Skip the images and print the listing exactly.

■ **Dataset extract**
########

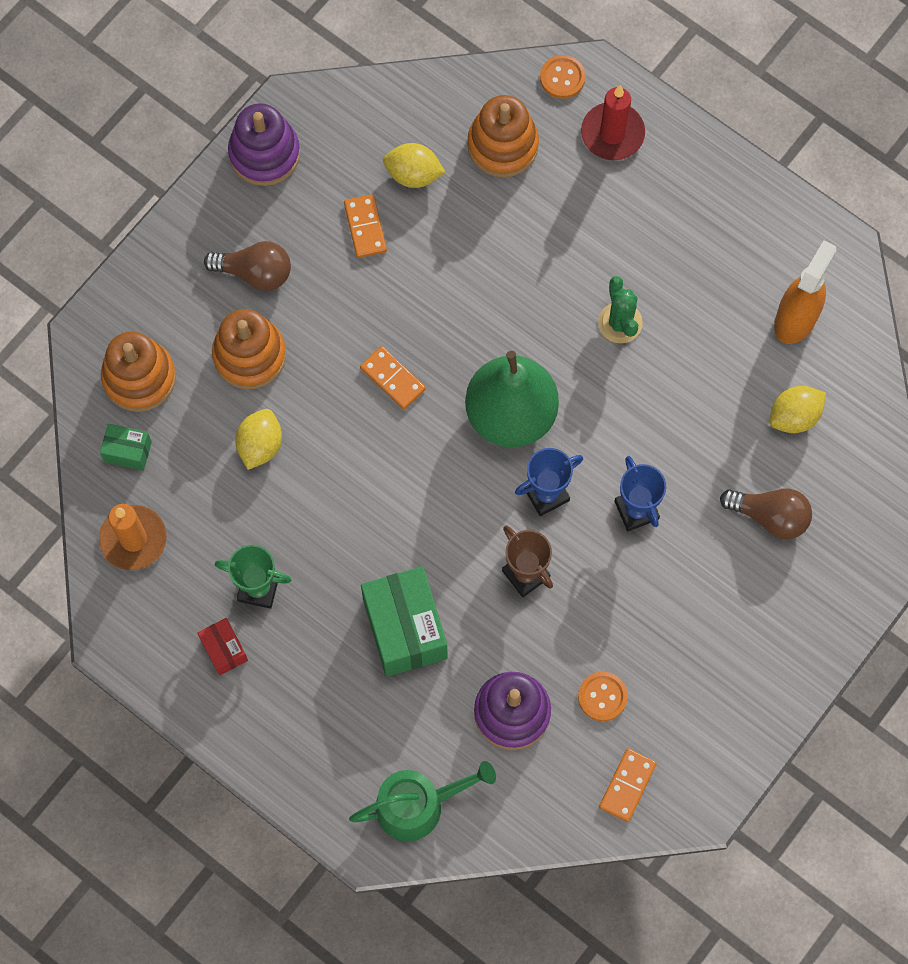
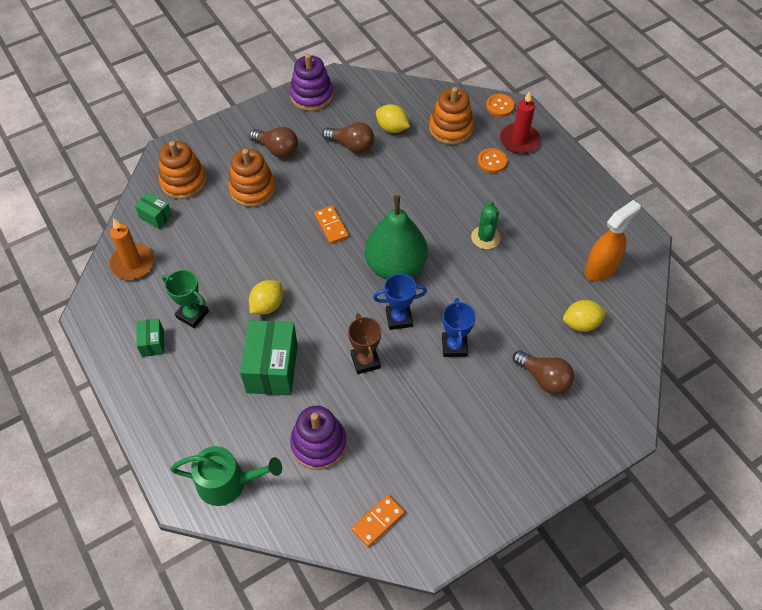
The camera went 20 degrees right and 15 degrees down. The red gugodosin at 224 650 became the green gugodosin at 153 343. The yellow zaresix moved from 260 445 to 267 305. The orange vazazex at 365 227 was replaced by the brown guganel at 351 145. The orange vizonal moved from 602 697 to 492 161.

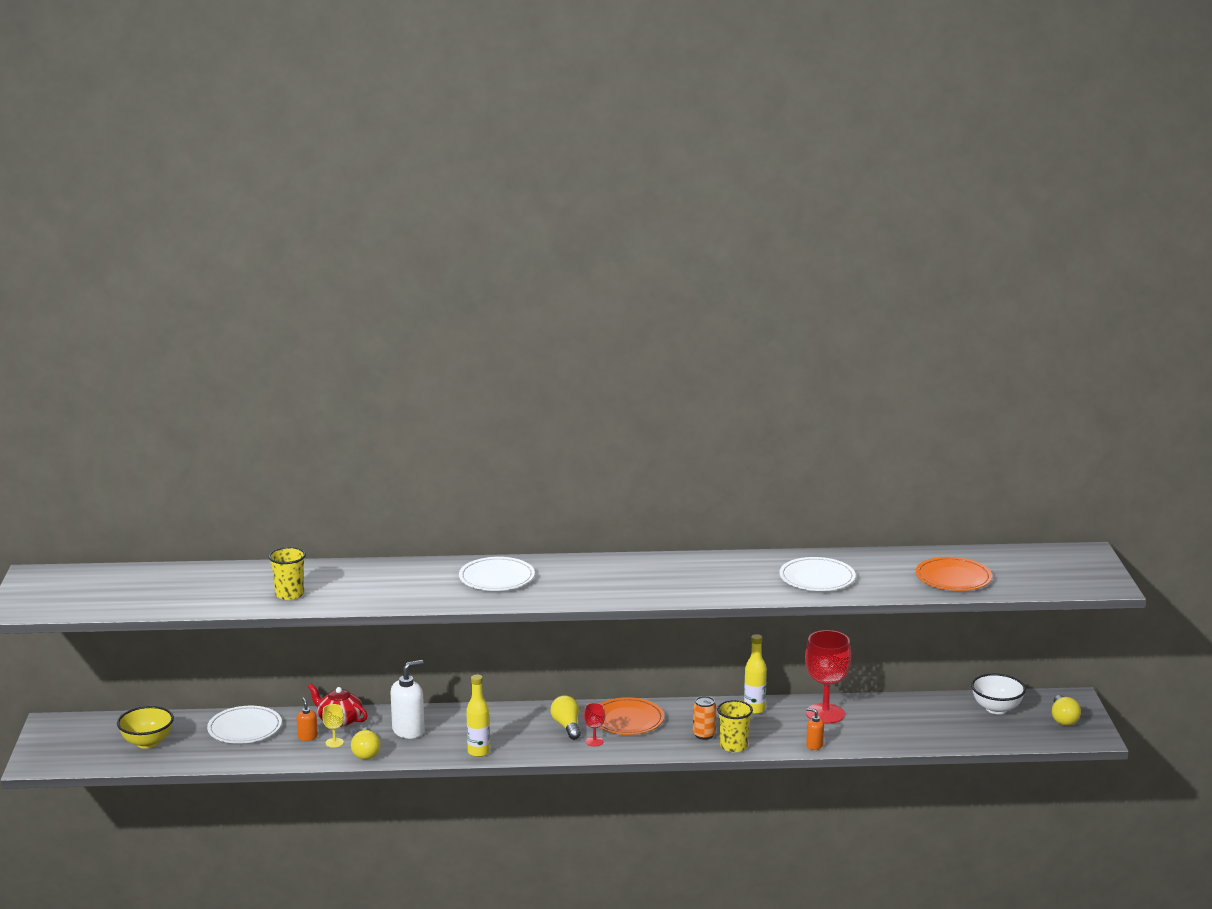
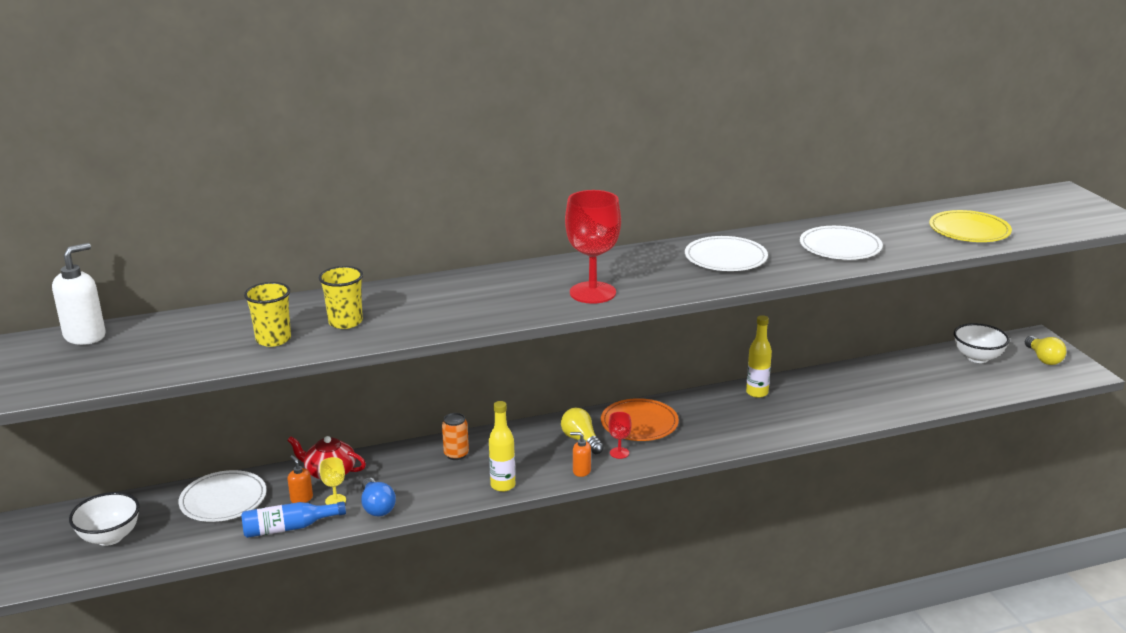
The camera went 15 degrees left and 5 degrees up. The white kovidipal moved from 408 731 to 85 336. The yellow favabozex at 147 742 became the white favabozex at 110 537. The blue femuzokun at 289 528 appeared. The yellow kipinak moved from 733 746 to 345 322. The yellow guganel at 366 752 became the blue guganel at 377 507. The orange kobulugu moved from 704 735 to 456 454. The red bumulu moved from 825 714 to 592 293. The orange kovidipal moved from 814 745 to 581 471. The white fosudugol moved from 496 578 to 725 258. The orange fosudugol at 953 578 became the yellow fosudugol at 969 230.

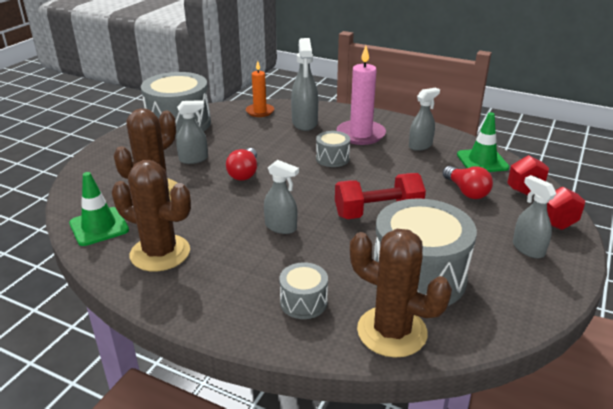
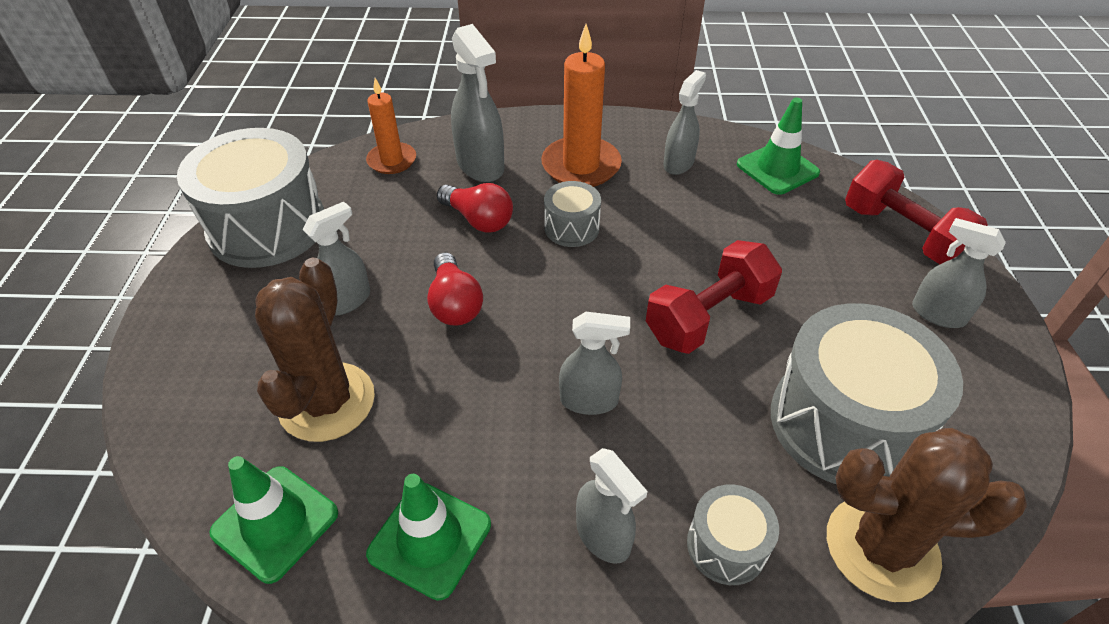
The camera went 25 degrees left and 15 degrees up. The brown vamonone at 160 253 was replaced by the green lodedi at 430 539. The red guganel moved from 466 191 to 478 220. The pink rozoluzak at 360 135 became the orange rozoluzak at 581 166. The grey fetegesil at 603 536 appeared.

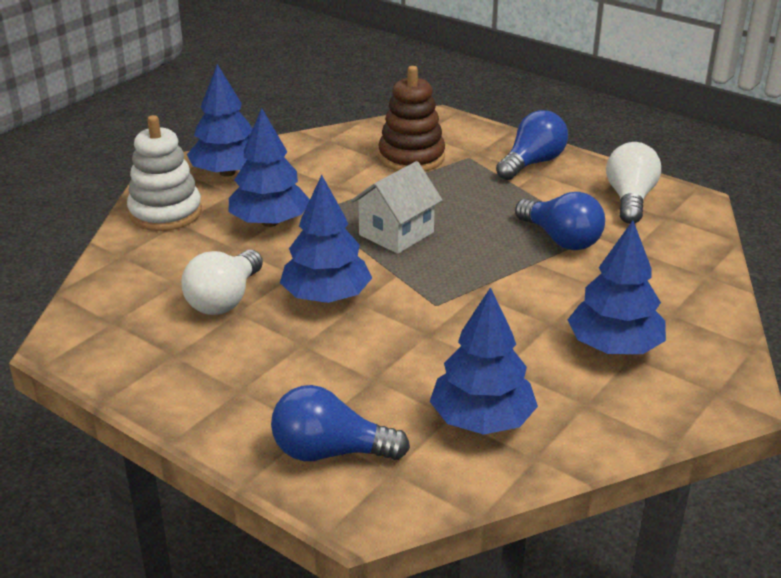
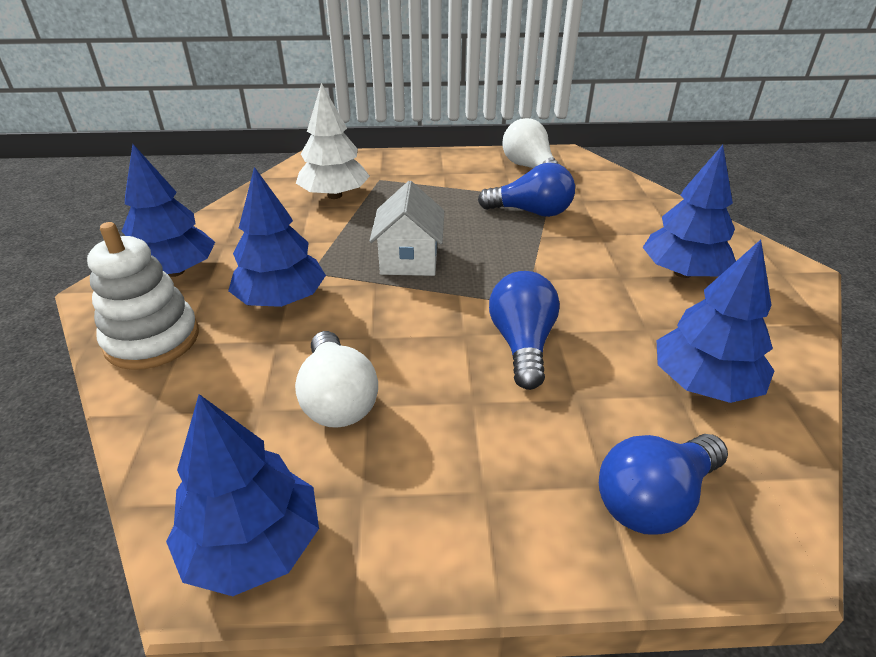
The camera went 40 degrees left and 5 degrees up. The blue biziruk moved from 326 297 to 253 545. The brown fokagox at 411 157 was replaced by the white biziruk at 335 195. The blue guganel moved from 532 163 to 522 344.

########

■ **Finished exercise**
The camera went 20 degrees right and 15 degrees down. The red gugodosin at 224 650 became the green gugodosin at 153 343. The yellow zaresix moved from 260 445 to 267 305. The orange vazazex at 365 227 was replaced by the brown guganel at 351 145. The orange vizonal moved from 602 697 to 492 161.

The camera went 15 degrees left and 5 degrees up. The white kovidipal moved from 408 731 to 85 336. The yellow favabozex at 147 742 became the white favabozex at 110 537. The blue femuzokun at 289 528 appeared. The yellow kipinak moved from 733 746 to 345 322. The yellow guganel at 366 752 became the blue guganel at 377 507. The orange kobulugu moved from 704 735 to 456 454. The red bumulu moved from 825 714 to 592 293. The orange kovidipal moved from 814 745 to 581 471. The white fosudugol moved from 496 578 to 725 258. The orange fosudugol at 953 578 became the yellow fosudugol at 969 230.

The camera went 25 degrees left and 15 degrees up. The brown vamonone at 160 253 was replaced by the green lodedi at 430 539. The red guganel moved from 466 191 to 478 220. The pink rozoluzak at 360 135 became the orange rozoluzak at 581 166. The grey fetegesil at 603 536 appeared.

The camera went 40 degrees left and 5 degrees up. The blue biziruk moved from 326 297 to 253 545. The brown fokagox at 411 157 was replaced by the white biziruk at 335 195. The blue guganel moved from 532 163 to 522 344.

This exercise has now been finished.